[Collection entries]
====

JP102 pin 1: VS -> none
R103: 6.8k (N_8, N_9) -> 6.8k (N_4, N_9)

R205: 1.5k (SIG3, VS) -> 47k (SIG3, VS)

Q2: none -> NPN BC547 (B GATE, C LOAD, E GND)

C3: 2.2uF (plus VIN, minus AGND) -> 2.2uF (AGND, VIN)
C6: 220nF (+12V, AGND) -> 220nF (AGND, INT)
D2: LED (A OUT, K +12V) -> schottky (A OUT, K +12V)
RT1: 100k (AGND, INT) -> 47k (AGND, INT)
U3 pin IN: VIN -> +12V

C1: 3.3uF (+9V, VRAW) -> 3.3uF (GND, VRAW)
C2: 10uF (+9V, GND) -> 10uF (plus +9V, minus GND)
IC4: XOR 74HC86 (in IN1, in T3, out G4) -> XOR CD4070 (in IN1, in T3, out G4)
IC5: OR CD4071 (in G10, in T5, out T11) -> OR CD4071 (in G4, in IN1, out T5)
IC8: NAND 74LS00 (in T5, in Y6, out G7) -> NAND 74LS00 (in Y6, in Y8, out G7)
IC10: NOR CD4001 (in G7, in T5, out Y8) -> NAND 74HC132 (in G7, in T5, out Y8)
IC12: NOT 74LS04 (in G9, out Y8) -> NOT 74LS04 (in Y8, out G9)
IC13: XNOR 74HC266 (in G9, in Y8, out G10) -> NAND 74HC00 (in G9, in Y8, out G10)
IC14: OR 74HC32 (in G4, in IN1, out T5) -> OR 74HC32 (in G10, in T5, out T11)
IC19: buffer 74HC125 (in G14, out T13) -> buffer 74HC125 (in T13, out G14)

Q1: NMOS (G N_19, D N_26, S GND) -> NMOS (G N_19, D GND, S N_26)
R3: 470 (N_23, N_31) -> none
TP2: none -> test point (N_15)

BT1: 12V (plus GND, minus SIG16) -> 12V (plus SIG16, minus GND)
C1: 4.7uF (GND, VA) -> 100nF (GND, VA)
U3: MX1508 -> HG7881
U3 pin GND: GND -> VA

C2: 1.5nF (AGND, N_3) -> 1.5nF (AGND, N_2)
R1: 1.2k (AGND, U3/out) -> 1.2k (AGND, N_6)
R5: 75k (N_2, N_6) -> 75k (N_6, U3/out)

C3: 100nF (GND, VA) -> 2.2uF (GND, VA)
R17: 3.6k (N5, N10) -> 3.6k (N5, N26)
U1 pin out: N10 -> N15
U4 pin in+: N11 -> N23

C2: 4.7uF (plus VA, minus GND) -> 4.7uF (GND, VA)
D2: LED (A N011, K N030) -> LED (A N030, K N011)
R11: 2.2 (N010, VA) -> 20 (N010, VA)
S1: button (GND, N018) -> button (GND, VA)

====

■ Exercise details
Going through the entries above, tally every line that contains the string "plus", then state only the total.

■ Solution to this exercise
4